_The task:_ Output exactly, in the material below, the lines from the one with "purple line: (123, 54) -> (107, 156), moved" through the one with "black semicircle: (742, 1108)". Omit all pictures.

_Data for this exercise:_
-------
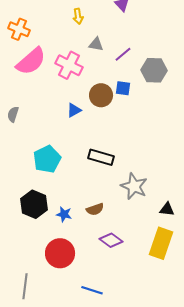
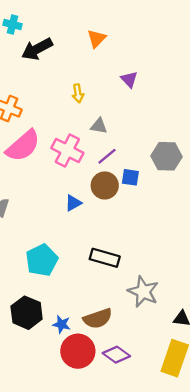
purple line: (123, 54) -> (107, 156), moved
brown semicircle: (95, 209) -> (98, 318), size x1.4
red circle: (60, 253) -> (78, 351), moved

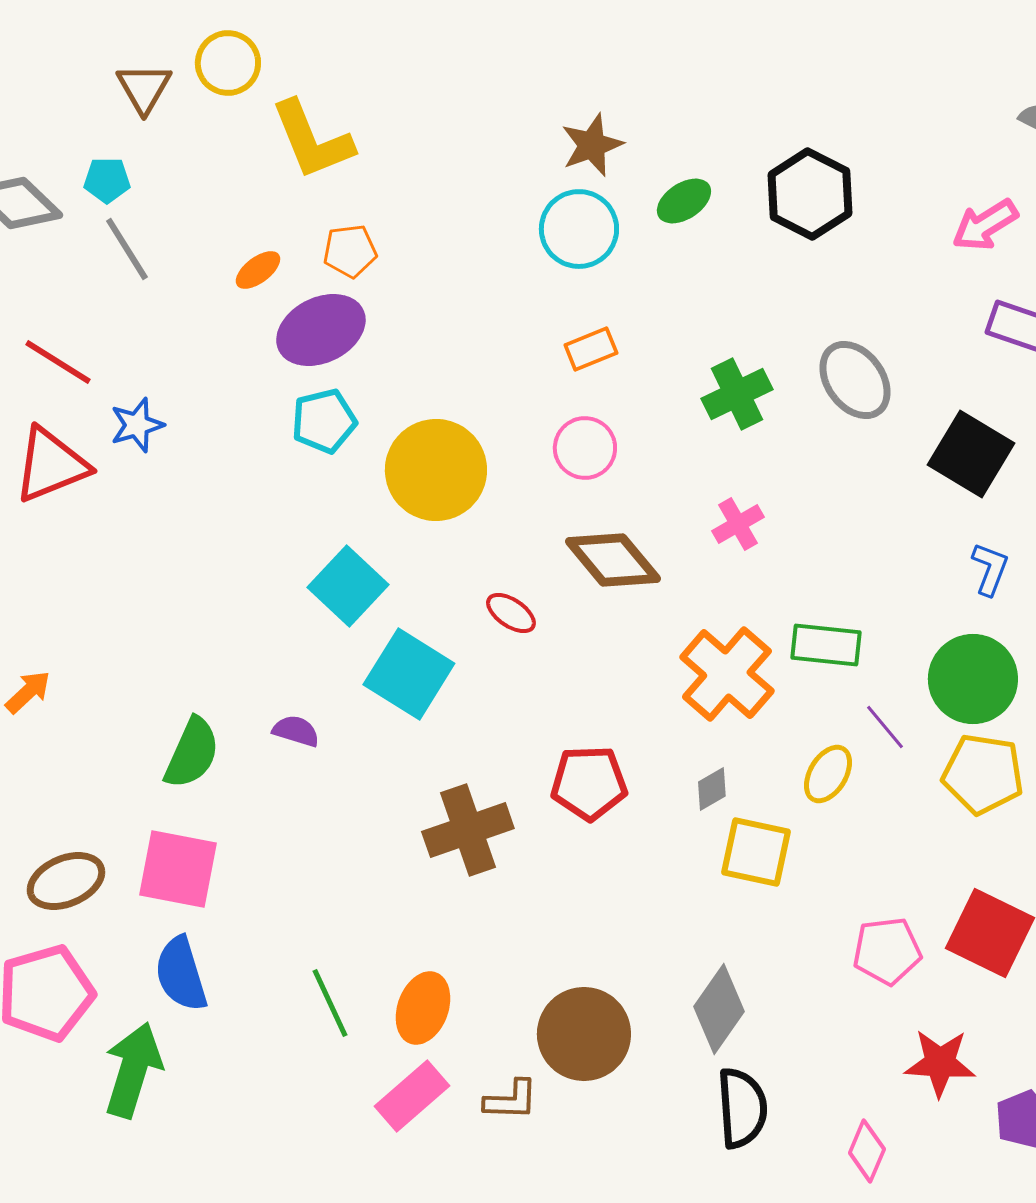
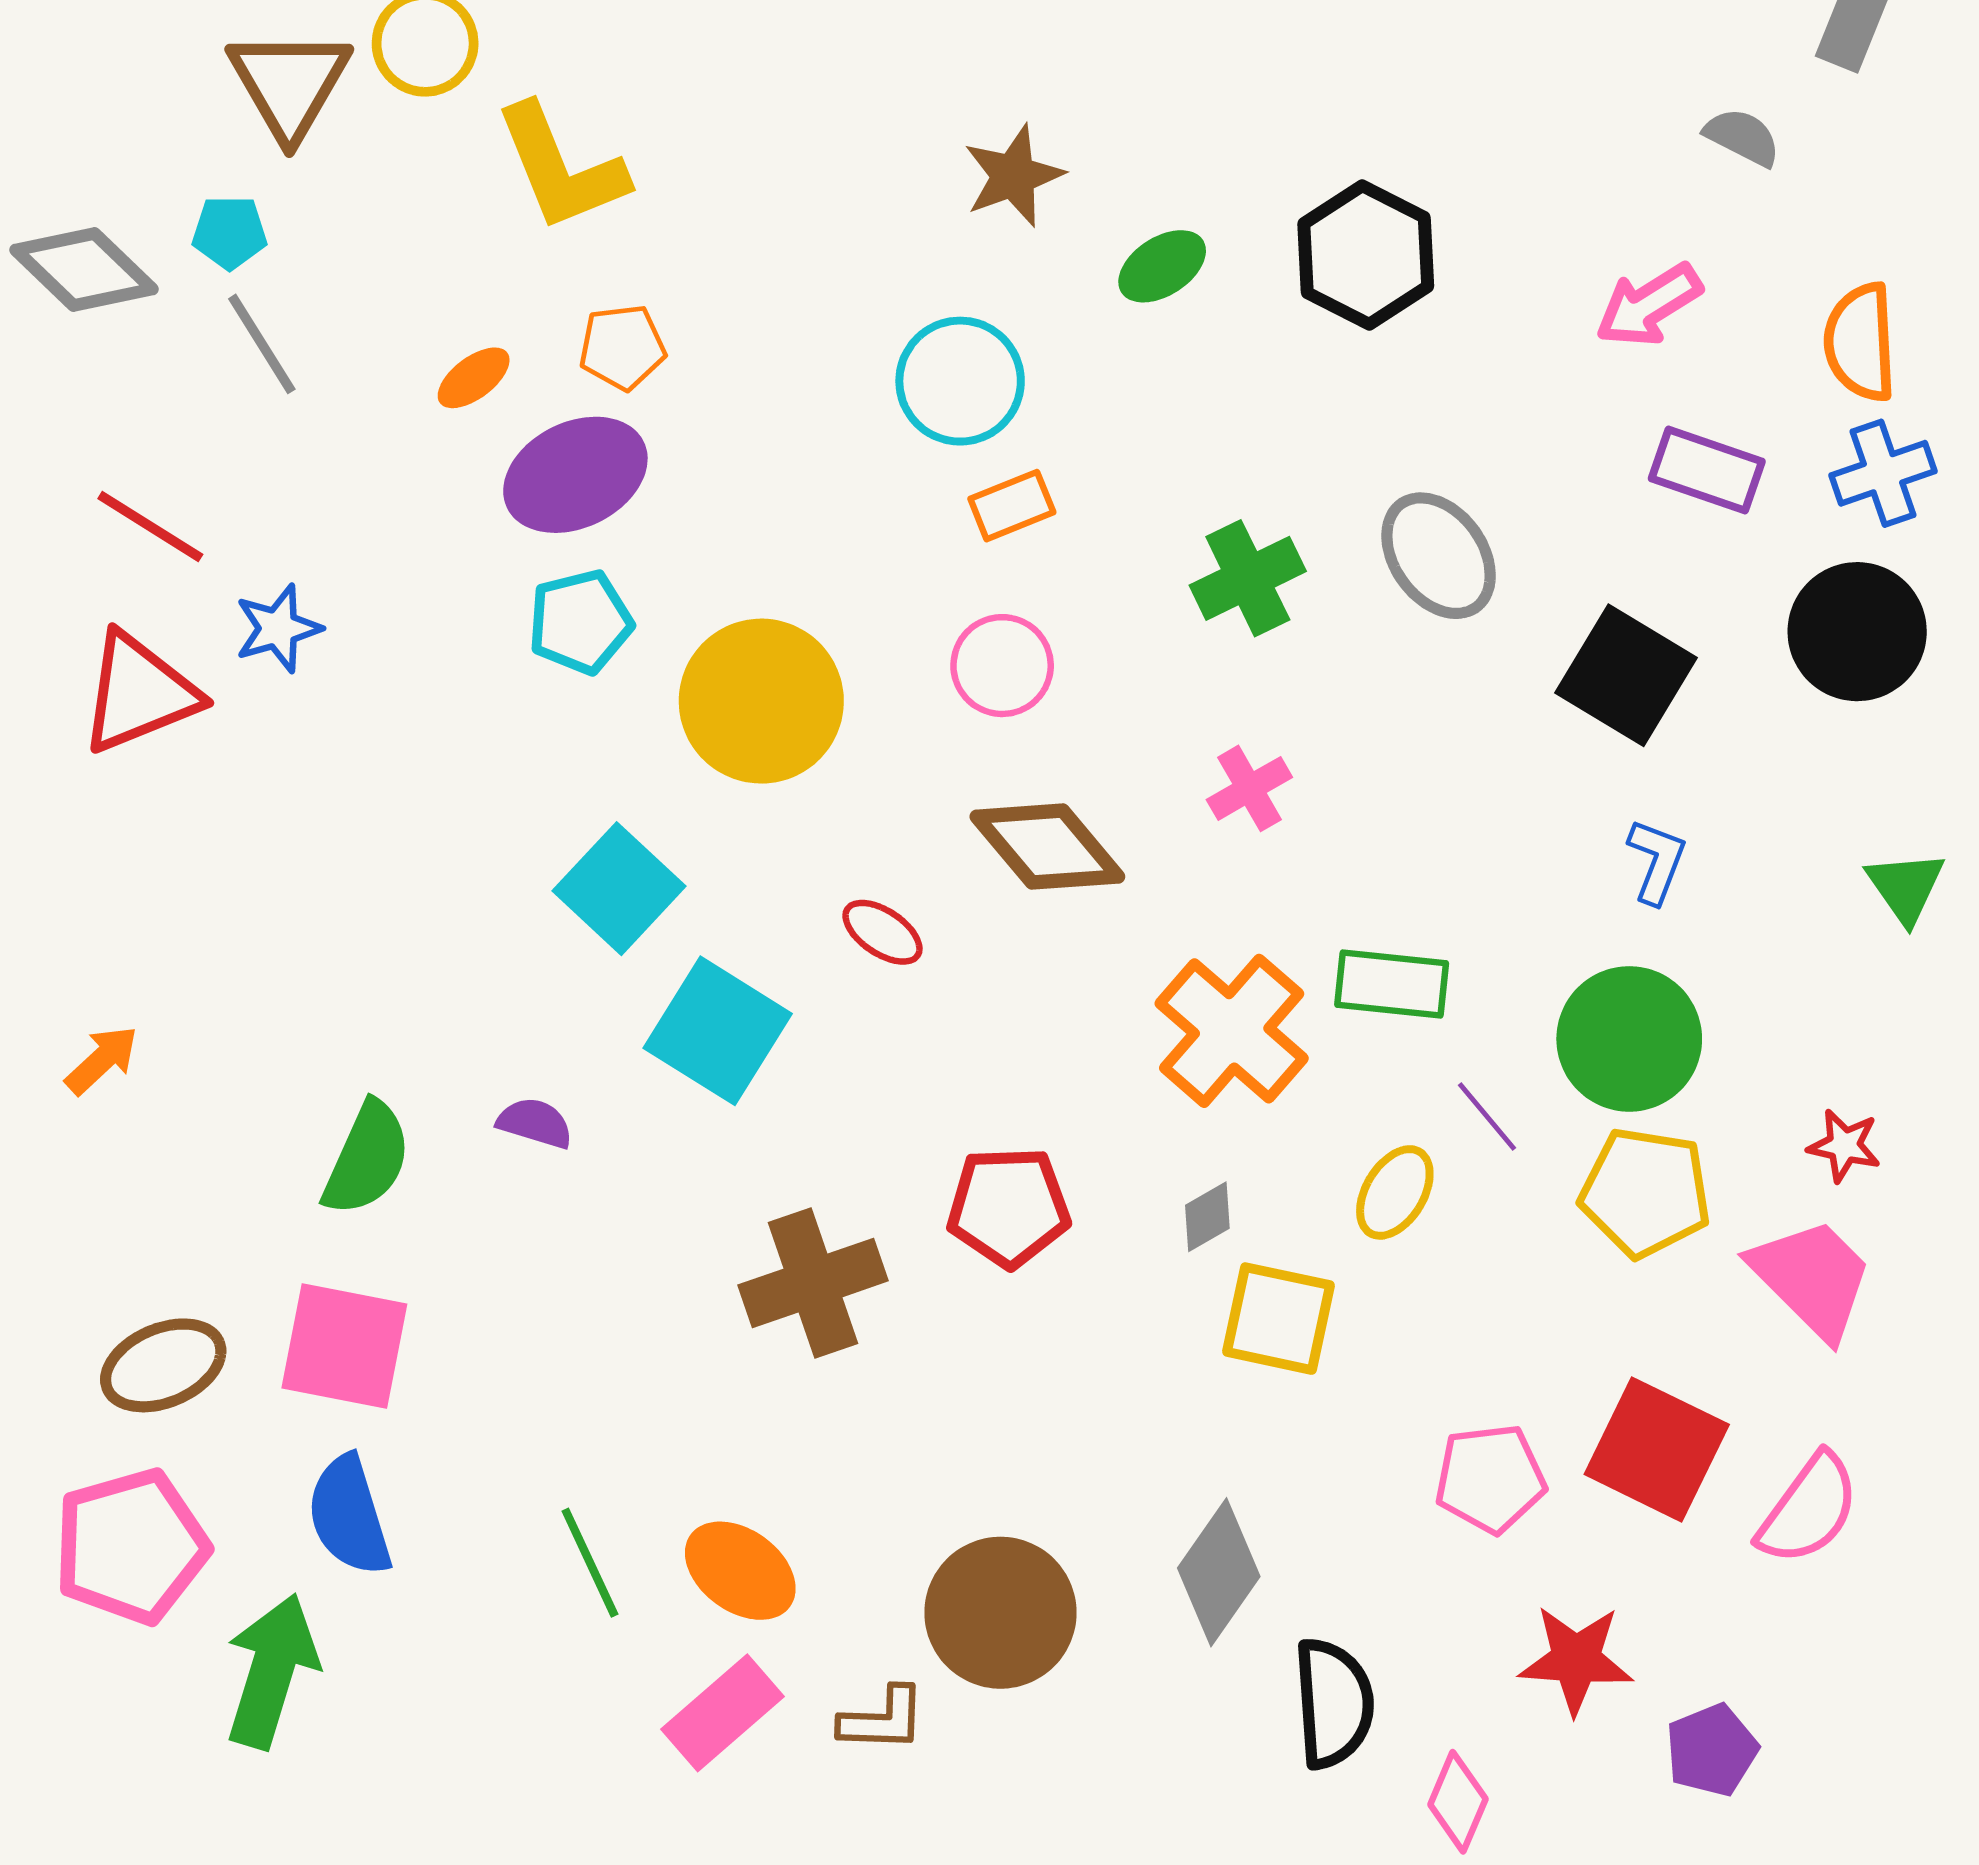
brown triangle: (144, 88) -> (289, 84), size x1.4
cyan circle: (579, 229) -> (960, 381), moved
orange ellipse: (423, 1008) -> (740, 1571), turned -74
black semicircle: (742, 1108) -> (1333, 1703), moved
-------
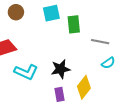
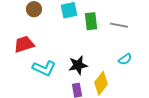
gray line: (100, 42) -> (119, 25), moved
-------
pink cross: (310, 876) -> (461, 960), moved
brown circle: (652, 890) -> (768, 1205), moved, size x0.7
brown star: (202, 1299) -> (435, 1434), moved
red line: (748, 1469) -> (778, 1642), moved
-------
_Result of this task:_
purple line: (123, 54) -> (107, 156), moved
brown semicircle: (95, 209) -> (98, 318), size x1.4
red circle: (60, 253) -> (78, 351), moved

brown triangle: (144, 88) -> (289, 84), size x1.4
cyan circle: (579, 229) -> (960, 381), moved
orange ellipse: (423, 1008) -> (740, 1571), turned -74
black semicircle: (742, 1108) -> (1333, 1703), moved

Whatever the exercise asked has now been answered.